━━━━━ INPUT
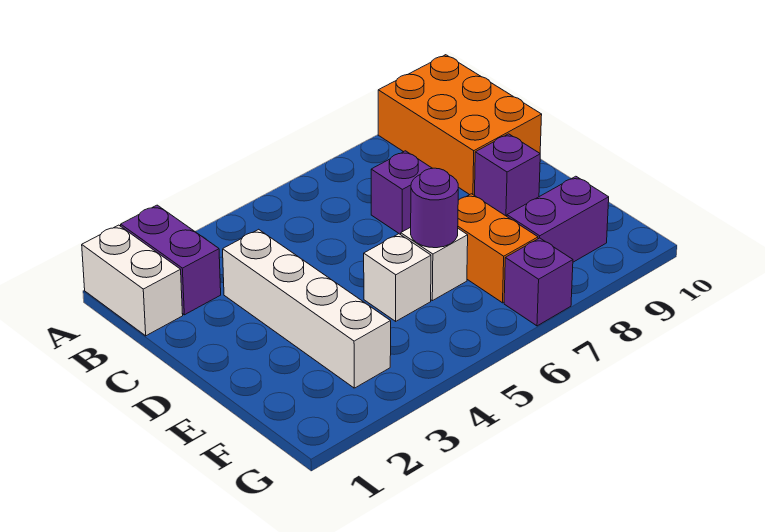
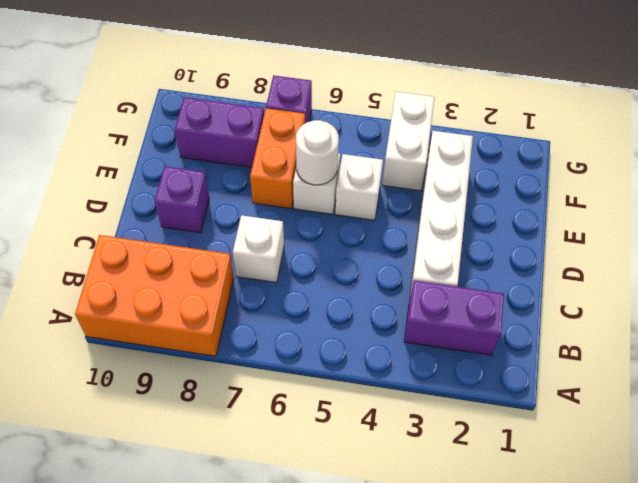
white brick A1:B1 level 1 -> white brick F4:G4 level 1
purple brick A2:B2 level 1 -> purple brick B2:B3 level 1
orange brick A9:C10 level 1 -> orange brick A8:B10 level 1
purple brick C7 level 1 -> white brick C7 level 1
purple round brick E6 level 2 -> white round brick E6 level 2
━━━━━━━━━━
━━━━━ INPUT
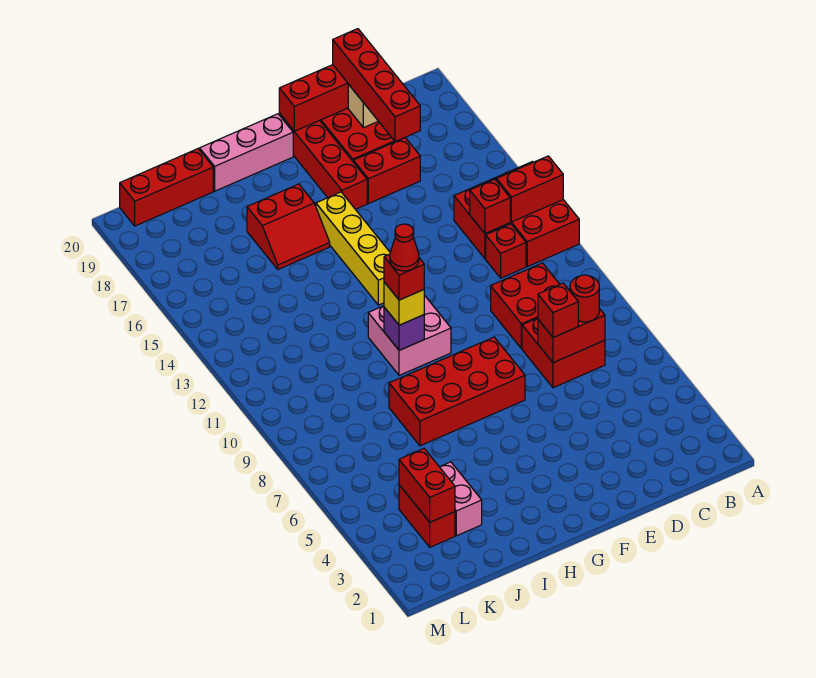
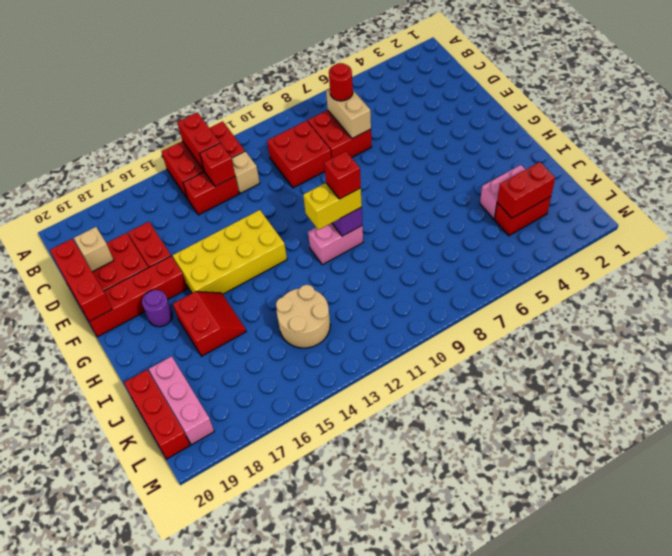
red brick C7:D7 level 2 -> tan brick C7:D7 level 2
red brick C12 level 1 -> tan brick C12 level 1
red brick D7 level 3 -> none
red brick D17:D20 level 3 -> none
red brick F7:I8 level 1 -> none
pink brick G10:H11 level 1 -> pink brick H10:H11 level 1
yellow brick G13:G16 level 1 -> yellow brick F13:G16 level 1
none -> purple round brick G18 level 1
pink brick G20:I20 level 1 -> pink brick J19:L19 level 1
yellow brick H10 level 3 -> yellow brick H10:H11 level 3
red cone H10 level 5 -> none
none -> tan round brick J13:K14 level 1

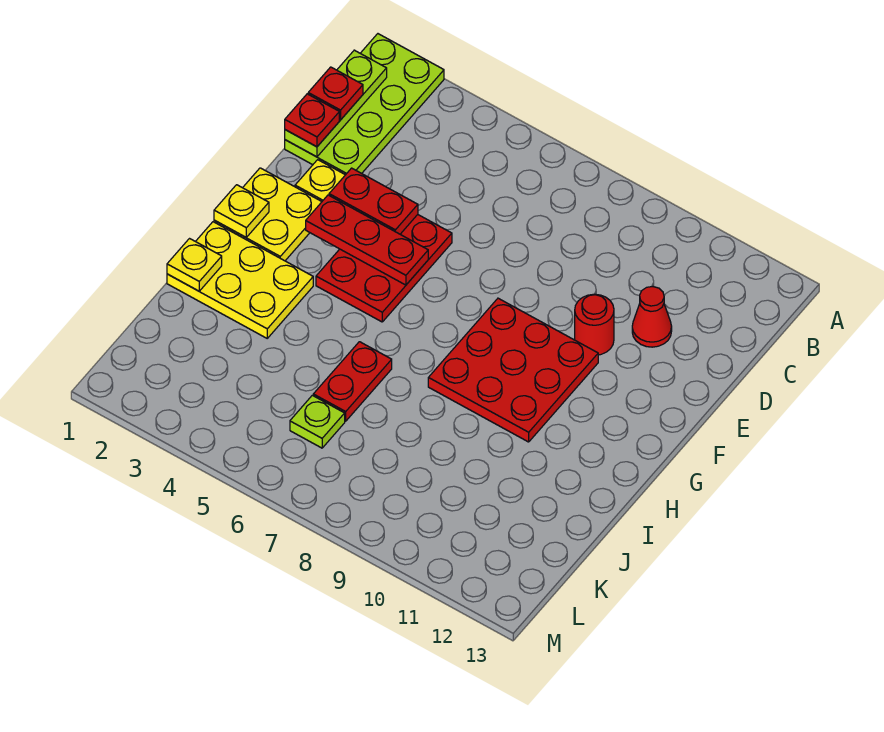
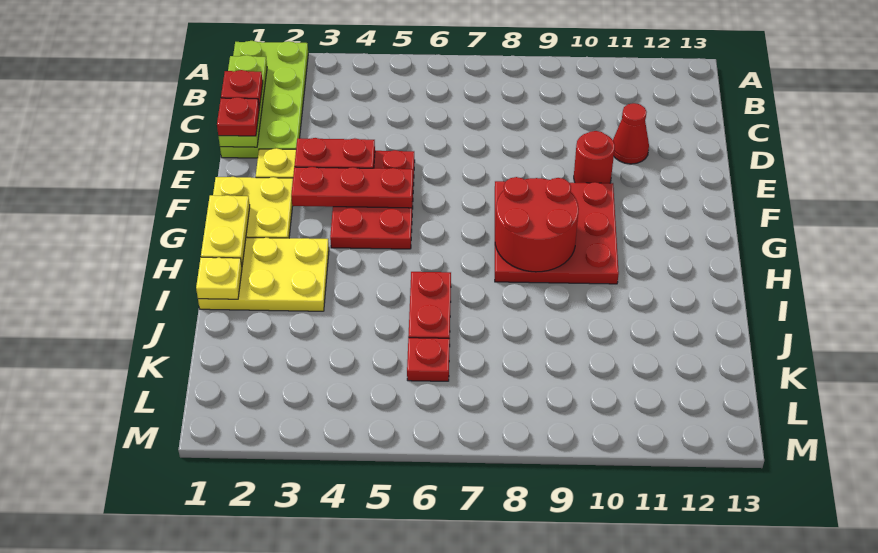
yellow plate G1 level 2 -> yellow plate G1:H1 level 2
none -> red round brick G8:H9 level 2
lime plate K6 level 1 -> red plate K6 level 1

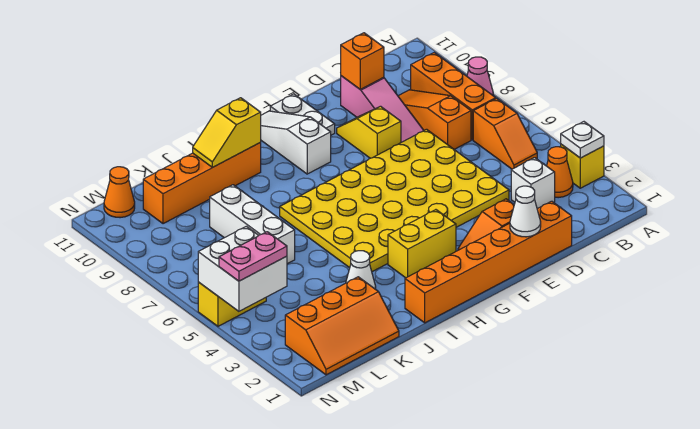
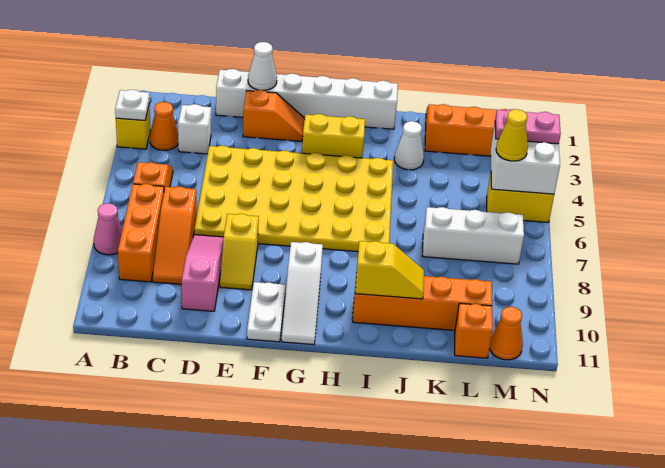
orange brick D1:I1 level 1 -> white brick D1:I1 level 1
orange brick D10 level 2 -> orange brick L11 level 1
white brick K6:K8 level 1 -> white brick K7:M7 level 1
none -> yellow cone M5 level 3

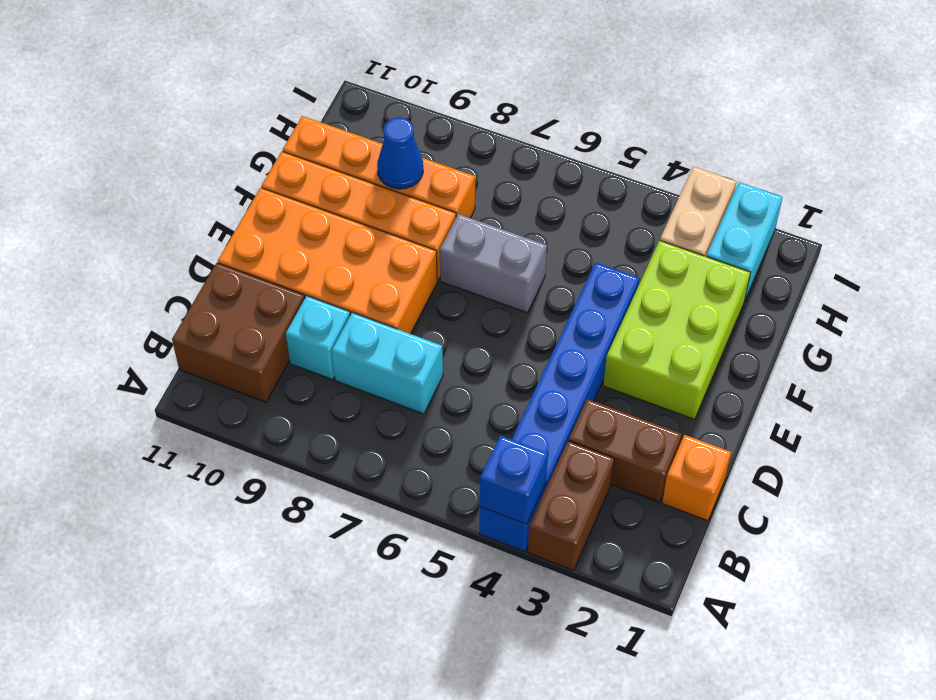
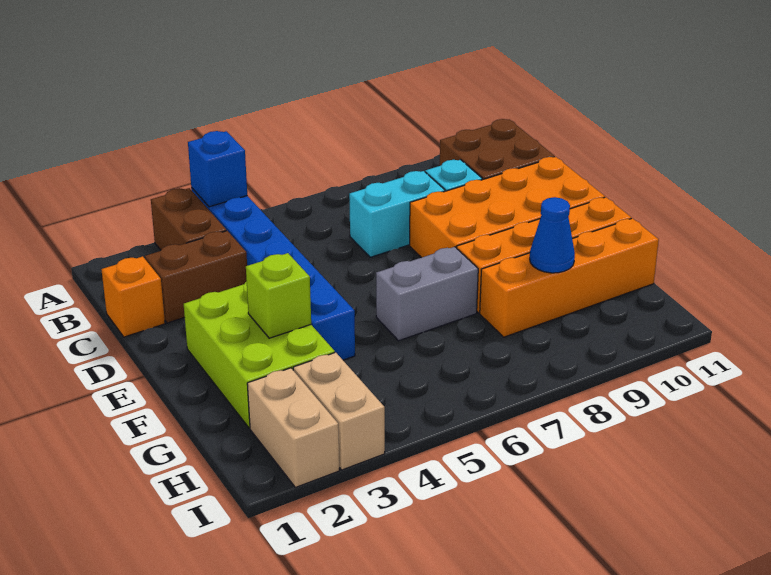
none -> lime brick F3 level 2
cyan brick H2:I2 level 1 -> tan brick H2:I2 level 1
━━━━━━━━━━
■ **ABOUT THIS TASK**
An exact copy is needed of the entries above, starting at the line that holds "red brick C7:D7" and stopping at the line that holds "cyan brick H2:I2", both kept; pictures stay out.

■ **RESULT OF THE EXERCISE**
red brick C7:D7 level 2 -> tan brick C7:D7 level 2
red brick C12 level 1 -> tan brick C12 level 1
red brick D7 level 3 -> none
red brick D17:D20 level 3 -> none
red brick F7:I8 level 1 -> none
pink brick G10:H11 level 1 -> pink brick H10:H11 level 1
yellow brick G13:G16 level 1 -> yellow brick F13:G16 level 1
none -> purple round brick G18 level 1
pink brick G20:I20 level 1 -> pink brick J19:L19 level 1
yellow brick H10 level 3 -> yellow brick H10:H11 level 3
red cone H10 level 5 -> none
none -> tan round brick J13:K14 level 1

yellow plate G1 level 2 -> yellow plate G1:H1 level 2
none -> red round brick G8:H9 level 2
lime plate K6 level 1 -> red plate K6 level 1

orange brick D1:I1 level 1 -> white brick D1:I1 level 1
orange brick D10 level 2 -> orange brick L11 level 1
white brick K6:K8 level 1 -> white brick K7:M7 level 1
none -> yellow cone M5 level 3

none -> lime brick F3 level 2
cyan brick H2:I2 level 1 -> tan brick H2:I2 level 1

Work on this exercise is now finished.